**Extracted information**
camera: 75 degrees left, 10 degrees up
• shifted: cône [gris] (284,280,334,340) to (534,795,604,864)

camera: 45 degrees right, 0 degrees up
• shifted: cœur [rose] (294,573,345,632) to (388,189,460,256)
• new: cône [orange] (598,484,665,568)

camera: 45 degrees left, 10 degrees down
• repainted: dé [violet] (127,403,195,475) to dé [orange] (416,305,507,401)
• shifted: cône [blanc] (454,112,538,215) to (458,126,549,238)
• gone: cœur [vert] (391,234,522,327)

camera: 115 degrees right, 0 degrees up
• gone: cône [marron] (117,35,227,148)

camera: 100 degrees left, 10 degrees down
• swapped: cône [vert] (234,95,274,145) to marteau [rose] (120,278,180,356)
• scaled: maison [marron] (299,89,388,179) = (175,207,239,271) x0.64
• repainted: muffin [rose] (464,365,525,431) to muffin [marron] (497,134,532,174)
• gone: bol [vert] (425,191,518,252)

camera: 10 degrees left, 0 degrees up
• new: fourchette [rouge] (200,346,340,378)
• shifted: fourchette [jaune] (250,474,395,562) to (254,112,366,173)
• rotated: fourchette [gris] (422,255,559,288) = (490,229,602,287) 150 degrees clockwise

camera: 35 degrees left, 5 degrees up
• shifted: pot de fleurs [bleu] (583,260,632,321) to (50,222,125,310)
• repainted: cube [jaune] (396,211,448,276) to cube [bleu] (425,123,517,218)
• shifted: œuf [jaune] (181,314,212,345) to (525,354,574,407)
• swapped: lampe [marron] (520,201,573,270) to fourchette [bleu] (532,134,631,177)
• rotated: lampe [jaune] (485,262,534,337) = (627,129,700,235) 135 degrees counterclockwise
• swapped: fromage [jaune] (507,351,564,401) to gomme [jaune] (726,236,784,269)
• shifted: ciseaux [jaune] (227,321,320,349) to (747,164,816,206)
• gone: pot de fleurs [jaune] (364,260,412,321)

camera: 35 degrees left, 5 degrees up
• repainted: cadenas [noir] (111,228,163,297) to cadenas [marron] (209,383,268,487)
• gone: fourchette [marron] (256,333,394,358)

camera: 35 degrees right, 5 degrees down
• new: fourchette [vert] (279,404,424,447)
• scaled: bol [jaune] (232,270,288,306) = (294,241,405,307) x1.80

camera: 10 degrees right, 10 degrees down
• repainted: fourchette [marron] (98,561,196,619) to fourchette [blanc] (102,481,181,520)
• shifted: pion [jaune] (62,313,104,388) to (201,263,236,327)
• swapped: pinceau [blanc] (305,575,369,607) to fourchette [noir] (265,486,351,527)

**Exercise description**
Starting at the first line of the records above, please copy every line exactly through the line containing "(299,89,388,179) = (175,207,239,271) x0.64", and stop there.

**Answer below**
camera: 75 degrees left, 10 degrees up
• shifted: cône [gris] (284,280,334,340) to (534,795,604,864)

camera: 45 degrees right, 0 degrees up
• shifted: cœur [rose] (294,573,345,632) to (388,189,460,256)
• new: cône [orange] (598,484,665,568)

camera: 45 degrees left, 10 degrees down
• repainted: dé [violet] (127,403,195,475) to dé [orange] (416,305,507,401)
• shifted: cône [blanc] (454,112,538,215) to (458,126,549,238)
• gone: cœur [vert] (391,234,522,327)

camera: 115 degrees right, 0 degrees up
• gone: cône [marron] (117,35,227,148)

camera: 100 degrees left, 10 degrees down
• swapped: cône [vert] (234,95,274,145) to marteau [rose] (120,278,180,356)
• scaled: maison [marron] (299,89,388,179) = (175,207,239,271) x0.64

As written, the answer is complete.